#### [Supplied material]
━━━━

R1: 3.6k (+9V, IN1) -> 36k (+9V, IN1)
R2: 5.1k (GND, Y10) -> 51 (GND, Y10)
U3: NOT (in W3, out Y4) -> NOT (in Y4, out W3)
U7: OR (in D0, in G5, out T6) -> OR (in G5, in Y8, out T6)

━━━━

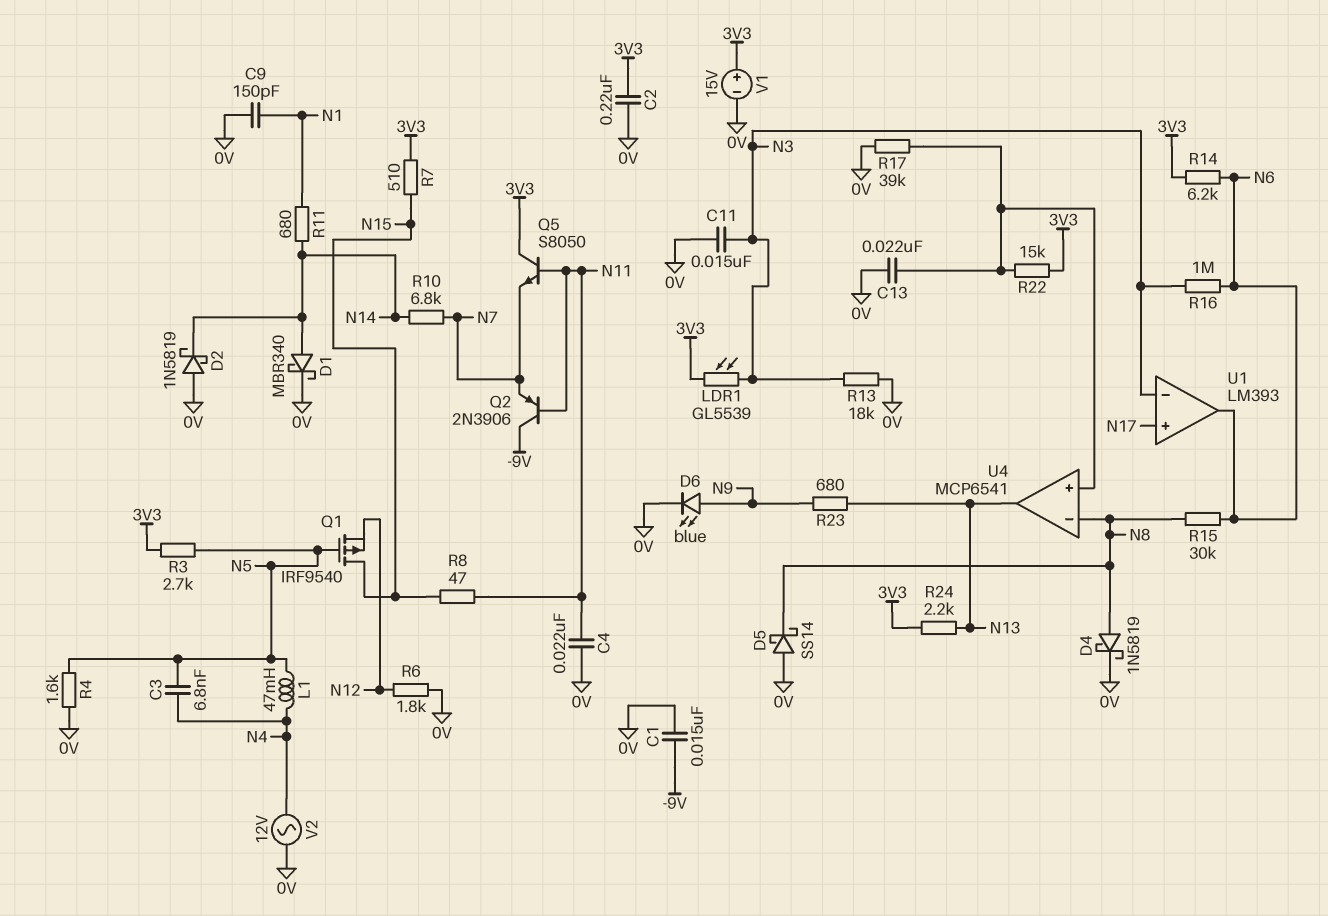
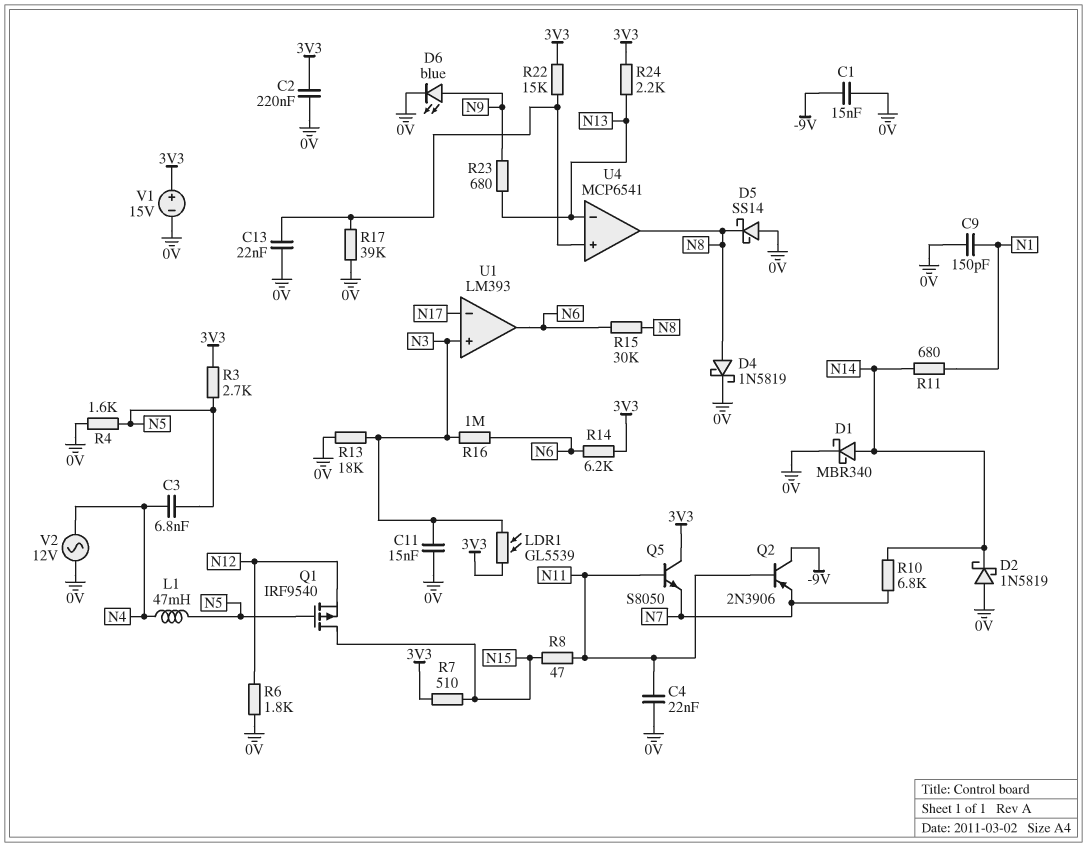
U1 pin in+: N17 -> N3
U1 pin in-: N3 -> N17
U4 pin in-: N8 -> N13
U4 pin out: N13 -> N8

━━━━

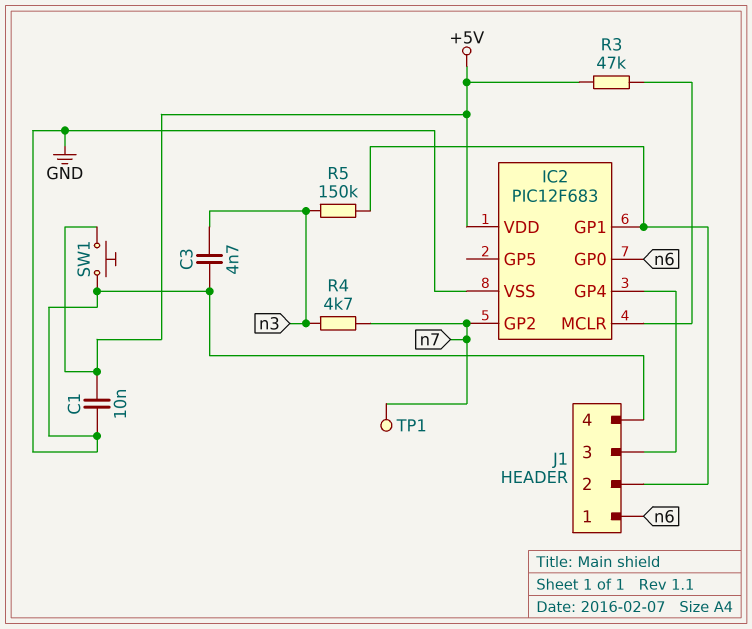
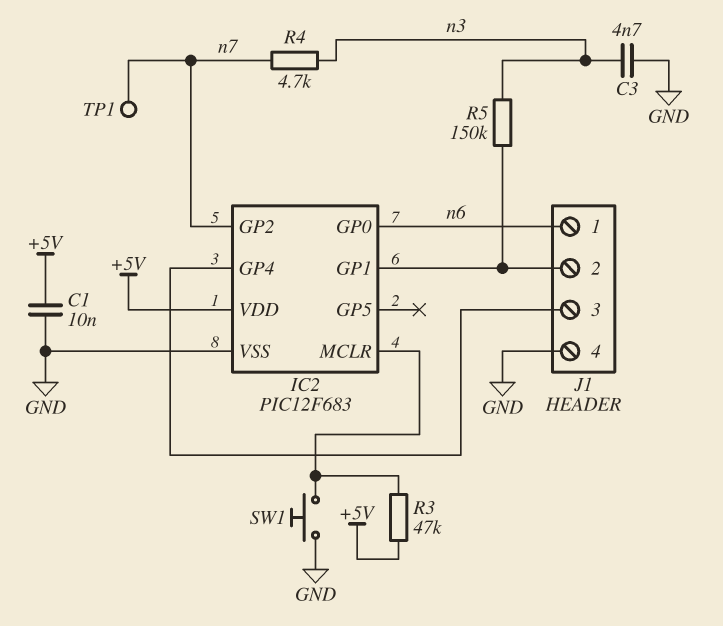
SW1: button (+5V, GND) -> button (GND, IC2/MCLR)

━━━━

#### [Task prompt]
After locating the line with "R1: 3.6k (+9V, IN1) -> 36k (+9V, IN1)" in the material above, return it and each line after it exactly, ending at the line with "U7: OR (in D0, in".

#### [Your response]
R1: 3.6k (+9V, IN1) -> 36k (+9V, IN1)
R2: 5.1k (GND, Y10) -> 51 (GND, Y10)
U3: NOT (in W3, out Y4) -> NOT (in Y4, out W3)
U7: OR (in D0, in G5, out T6) -> OR (in G5, in Y8, out T6)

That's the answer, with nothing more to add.